_Work item_
Which lines of the data include the string "cupcake"? List them all.

_Exercise data_
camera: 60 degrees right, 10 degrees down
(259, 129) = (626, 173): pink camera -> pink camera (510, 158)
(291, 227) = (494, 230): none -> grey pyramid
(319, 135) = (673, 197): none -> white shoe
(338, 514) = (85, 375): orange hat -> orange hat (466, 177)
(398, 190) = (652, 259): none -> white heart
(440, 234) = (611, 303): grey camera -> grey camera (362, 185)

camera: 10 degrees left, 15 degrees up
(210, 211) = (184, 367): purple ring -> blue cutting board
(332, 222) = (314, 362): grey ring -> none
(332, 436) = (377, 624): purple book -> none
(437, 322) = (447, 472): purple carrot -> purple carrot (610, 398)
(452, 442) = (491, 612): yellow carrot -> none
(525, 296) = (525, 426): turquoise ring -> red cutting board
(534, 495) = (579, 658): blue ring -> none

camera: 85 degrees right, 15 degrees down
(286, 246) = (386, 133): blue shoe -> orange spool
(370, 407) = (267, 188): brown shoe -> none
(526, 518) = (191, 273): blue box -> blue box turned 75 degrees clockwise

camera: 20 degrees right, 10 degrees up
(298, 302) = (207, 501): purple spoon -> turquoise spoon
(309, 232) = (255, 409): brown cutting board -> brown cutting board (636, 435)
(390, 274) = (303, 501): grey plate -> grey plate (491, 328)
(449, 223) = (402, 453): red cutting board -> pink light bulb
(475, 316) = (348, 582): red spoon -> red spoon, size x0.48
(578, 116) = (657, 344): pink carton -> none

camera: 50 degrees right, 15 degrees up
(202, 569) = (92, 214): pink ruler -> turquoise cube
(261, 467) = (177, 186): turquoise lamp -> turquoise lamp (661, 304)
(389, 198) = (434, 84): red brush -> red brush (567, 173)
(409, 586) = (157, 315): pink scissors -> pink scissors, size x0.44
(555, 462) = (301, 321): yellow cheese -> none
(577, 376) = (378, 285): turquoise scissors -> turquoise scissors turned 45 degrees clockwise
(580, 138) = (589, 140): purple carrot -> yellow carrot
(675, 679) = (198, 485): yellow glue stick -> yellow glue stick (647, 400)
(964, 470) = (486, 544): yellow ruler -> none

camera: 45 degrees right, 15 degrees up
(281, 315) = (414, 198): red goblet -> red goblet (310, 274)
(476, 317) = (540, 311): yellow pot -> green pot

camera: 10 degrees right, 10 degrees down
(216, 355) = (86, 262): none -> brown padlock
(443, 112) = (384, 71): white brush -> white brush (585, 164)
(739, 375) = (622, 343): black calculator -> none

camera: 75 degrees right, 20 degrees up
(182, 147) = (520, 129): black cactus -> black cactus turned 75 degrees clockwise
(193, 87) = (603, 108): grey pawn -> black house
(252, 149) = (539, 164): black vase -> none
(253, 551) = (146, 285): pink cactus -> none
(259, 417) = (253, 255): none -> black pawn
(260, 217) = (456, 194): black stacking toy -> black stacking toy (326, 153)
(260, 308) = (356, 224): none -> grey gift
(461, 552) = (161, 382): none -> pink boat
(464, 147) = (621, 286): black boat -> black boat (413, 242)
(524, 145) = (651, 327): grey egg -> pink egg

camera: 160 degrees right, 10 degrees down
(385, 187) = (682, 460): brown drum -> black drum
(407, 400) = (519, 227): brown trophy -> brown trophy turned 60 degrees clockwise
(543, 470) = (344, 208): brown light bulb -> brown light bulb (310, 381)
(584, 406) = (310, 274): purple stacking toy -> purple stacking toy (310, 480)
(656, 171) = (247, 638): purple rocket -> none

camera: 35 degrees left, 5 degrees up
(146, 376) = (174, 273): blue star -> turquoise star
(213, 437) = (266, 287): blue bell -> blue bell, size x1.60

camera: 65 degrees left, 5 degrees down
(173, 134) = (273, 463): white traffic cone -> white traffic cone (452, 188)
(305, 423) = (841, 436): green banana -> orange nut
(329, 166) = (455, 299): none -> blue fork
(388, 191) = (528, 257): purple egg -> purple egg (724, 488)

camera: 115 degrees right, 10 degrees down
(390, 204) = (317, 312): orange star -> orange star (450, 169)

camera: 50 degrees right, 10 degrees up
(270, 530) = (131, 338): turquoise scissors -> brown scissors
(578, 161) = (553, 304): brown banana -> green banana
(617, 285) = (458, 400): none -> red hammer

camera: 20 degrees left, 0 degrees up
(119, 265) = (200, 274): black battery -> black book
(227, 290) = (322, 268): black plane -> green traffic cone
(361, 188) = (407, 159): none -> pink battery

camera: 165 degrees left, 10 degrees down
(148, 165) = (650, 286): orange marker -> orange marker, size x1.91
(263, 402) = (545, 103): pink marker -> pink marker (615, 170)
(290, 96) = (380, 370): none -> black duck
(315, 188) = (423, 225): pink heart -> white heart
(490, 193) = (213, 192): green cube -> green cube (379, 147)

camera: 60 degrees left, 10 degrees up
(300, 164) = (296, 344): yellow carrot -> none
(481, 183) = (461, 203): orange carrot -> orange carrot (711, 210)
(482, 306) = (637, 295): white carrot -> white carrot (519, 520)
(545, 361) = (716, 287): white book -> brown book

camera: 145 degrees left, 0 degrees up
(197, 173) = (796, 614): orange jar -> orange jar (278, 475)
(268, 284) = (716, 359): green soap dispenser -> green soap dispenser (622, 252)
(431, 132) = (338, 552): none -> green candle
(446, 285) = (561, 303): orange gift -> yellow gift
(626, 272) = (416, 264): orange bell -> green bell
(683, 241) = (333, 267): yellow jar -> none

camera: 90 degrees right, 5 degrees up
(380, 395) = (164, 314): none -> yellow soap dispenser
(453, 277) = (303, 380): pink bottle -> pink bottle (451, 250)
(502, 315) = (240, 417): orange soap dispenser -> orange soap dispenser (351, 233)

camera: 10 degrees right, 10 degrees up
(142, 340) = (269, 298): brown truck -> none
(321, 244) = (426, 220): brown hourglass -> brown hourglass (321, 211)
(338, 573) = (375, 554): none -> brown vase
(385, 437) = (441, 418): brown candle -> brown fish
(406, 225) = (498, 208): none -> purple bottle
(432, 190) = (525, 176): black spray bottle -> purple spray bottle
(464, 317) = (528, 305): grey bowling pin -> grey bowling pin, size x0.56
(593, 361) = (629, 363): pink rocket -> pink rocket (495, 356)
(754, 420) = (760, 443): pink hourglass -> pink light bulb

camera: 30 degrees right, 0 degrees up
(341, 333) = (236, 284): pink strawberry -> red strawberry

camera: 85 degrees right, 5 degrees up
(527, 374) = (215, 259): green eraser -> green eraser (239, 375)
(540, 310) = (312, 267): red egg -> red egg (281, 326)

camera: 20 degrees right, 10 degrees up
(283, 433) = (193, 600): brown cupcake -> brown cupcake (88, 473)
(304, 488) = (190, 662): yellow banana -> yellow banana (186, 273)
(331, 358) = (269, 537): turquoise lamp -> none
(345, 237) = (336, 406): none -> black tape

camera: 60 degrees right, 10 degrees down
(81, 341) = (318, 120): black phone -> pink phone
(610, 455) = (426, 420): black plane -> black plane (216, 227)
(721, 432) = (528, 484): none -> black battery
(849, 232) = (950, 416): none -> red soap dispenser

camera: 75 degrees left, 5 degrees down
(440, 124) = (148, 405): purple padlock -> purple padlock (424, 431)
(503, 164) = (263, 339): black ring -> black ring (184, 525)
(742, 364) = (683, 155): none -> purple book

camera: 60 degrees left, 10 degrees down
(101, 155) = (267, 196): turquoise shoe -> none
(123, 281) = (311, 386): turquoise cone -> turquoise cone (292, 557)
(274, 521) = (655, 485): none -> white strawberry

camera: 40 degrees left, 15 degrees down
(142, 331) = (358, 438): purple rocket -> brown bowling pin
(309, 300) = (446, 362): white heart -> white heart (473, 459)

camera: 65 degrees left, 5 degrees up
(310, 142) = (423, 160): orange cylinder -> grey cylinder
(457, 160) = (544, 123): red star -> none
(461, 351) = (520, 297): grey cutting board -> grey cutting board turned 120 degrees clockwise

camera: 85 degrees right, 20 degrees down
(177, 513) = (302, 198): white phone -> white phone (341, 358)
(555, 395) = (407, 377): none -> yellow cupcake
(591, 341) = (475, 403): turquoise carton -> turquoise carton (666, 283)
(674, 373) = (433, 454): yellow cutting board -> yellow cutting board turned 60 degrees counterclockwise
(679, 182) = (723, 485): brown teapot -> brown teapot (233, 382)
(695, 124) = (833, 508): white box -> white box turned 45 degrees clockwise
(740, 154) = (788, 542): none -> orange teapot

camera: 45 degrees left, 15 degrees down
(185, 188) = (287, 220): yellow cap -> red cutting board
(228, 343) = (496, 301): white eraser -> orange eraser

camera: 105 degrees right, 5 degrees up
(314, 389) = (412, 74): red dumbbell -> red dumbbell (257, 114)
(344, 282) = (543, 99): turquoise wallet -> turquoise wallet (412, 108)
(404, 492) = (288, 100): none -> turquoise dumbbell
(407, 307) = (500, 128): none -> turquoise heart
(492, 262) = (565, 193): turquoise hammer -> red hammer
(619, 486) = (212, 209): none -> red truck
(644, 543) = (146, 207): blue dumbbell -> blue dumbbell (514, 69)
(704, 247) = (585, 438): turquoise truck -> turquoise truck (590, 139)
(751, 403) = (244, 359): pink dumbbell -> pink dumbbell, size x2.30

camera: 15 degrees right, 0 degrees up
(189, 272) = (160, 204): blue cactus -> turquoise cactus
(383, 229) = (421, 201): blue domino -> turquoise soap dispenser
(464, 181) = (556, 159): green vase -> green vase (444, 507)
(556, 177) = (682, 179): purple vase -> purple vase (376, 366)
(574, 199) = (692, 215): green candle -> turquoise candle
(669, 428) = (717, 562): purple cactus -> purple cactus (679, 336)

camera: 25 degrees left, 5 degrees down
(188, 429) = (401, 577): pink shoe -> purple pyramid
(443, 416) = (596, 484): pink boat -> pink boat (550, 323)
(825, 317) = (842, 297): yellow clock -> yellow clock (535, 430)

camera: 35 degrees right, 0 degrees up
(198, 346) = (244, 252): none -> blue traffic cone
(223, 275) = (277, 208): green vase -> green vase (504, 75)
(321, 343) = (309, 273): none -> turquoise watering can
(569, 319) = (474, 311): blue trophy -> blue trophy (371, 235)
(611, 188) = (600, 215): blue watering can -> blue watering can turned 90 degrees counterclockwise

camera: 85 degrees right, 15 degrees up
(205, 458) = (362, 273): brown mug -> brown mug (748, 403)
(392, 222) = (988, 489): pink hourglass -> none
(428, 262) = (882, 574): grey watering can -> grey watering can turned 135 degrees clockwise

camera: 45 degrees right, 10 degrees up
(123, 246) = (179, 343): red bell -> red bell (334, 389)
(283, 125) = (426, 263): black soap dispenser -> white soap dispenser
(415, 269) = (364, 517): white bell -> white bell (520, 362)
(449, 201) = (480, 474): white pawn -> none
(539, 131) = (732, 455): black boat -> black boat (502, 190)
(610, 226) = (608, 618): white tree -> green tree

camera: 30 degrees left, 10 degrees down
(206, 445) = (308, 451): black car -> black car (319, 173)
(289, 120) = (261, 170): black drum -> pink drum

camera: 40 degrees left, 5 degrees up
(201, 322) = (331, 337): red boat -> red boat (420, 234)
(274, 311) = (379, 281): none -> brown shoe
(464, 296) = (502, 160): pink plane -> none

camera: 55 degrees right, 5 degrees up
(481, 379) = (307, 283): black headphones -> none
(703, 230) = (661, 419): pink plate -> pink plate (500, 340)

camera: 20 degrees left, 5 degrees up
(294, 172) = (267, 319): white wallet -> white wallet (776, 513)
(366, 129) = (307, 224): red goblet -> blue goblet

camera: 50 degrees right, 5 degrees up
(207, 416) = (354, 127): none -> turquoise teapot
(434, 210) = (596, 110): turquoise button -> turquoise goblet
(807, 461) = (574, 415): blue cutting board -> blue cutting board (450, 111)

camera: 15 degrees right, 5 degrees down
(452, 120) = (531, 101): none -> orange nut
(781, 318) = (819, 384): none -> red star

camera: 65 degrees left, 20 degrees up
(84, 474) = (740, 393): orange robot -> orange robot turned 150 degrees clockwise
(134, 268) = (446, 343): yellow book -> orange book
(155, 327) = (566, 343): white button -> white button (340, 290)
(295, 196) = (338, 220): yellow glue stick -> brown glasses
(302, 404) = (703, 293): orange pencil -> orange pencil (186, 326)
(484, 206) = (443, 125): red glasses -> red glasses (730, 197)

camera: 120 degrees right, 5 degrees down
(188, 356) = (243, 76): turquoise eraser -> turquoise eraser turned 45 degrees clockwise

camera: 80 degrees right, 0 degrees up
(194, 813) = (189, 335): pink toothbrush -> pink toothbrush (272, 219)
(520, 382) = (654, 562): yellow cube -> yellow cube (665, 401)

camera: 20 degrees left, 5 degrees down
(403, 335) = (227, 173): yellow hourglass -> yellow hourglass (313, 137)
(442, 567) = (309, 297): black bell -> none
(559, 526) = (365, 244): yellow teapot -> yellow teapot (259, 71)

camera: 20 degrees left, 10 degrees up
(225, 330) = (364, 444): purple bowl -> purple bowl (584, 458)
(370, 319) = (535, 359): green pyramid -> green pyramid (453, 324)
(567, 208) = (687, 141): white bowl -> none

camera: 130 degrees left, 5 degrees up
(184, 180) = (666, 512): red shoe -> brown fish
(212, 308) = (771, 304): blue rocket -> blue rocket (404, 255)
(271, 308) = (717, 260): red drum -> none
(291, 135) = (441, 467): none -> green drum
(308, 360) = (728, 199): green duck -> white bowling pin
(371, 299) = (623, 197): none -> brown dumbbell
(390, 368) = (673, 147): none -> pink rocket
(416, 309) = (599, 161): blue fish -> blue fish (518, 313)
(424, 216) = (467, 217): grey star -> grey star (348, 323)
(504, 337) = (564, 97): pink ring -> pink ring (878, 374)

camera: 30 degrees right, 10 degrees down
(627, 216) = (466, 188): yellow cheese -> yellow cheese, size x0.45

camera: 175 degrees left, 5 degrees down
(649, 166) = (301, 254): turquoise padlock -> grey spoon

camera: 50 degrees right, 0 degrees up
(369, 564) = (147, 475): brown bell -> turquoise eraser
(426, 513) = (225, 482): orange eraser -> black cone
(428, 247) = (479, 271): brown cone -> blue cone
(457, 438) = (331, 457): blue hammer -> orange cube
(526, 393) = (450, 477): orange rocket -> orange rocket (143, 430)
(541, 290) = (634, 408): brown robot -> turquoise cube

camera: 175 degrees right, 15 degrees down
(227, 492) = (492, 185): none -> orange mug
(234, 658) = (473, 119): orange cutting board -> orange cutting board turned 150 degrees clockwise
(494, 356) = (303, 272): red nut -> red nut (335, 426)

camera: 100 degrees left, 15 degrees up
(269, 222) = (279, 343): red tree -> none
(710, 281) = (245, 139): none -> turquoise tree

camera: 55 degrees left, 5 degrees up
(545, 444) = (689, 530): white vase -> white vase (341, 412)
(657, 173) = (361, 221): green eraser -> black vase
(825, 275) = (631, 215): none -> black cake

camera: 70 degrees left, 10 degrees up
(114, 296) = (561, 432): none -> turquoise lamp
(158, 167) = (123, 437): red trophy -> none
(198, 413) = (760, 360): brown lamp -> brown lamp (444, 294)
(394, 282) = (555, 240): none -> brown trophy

_Written reply_
(283, 433) = (193, 600): brown cupcake -> brown cupcake (88, 473)
(555, 395) = (407, 377): none -> yellow cupcake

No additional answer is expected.